→ Task statement:
Everything in the listing below needs restating exactly, apart from the pictures.
(Listed entries Opens)
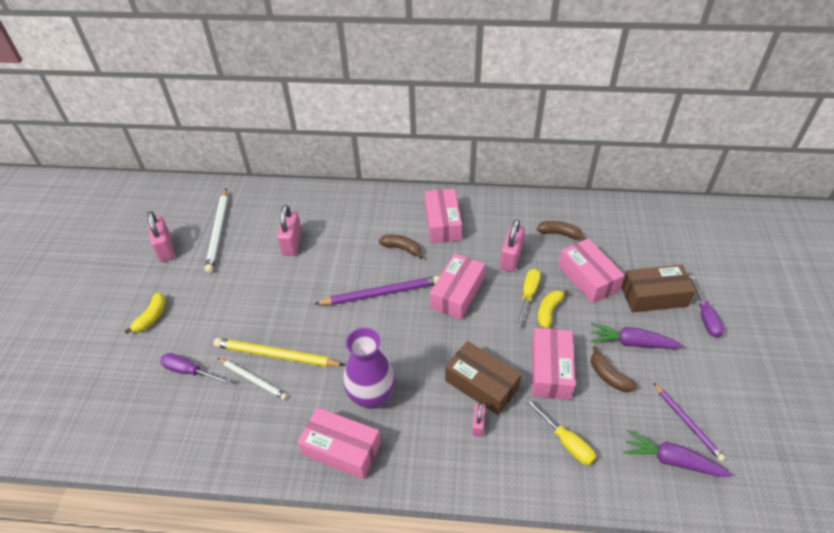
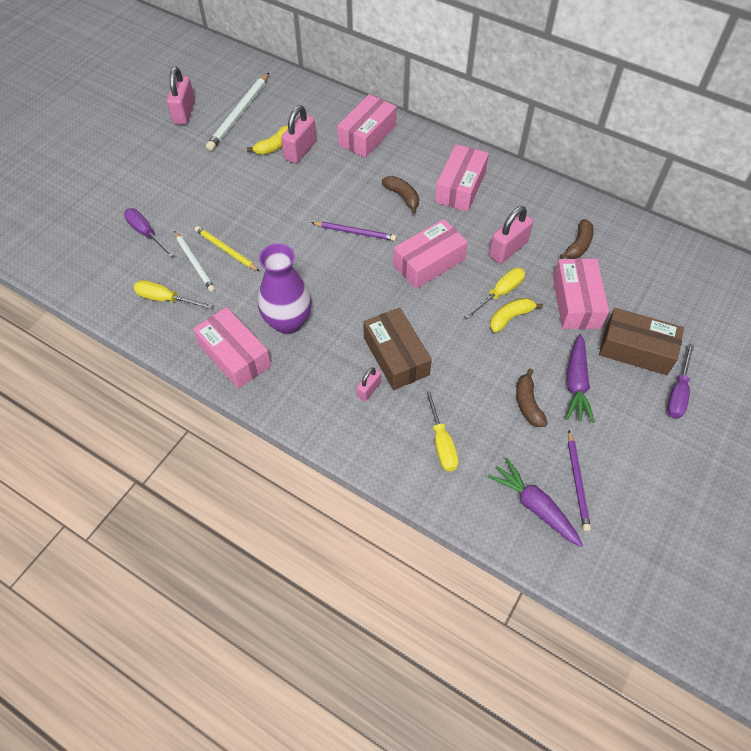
camera: 25 degrees right, 10 degrees up
yellow banana [124,293,166,334] -> yellow banana moved to [247,126,288,155]
yellow pencil [213,338,344,367] -> yellow pencil [195,226,259,271], size x0.63
purple pencil [315,276,440,305] -> purple pencil [311,222,396,241], size x0.63
pink box [532,328,575,400] -> pink box moved to [337,94,397,158]
brown banana [537,221,586,241] -> brown banana turned 75 degrees clockwise [560,219,594,259]
purple carrot [591,323,683,349] -> purple carrot turned 120 degrees counterclockwise [566,334,595,423]
none -> yellow screwdriver [134,280,213,309]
(Listed entries Closes)
→ Exercise response:
camera: 25 degrees right, 10 degrees up
yellow banana [124,293,166,334] -> yellow banana moved to [247,126,288,155]
yellow pencil [213,338,344,367] -> yellow pencil [195,226,259,271], size x0.63
purple pencil [315,276,440,305] -> purple pencil [311,222,396,241], size x0.63
pink box [532,328,575,400] -> pink box moved to [337,94,397,158]
brown banana [537,221,586,241] -> brown banana turned 75 degrees clockwise [560,219,594,259]
purple carrot [591,323,683,349] -> purple carrot turned 120 degrees counterclockwise [566,334,595,423]
none -> yellow screwdriver [134,280,213,309]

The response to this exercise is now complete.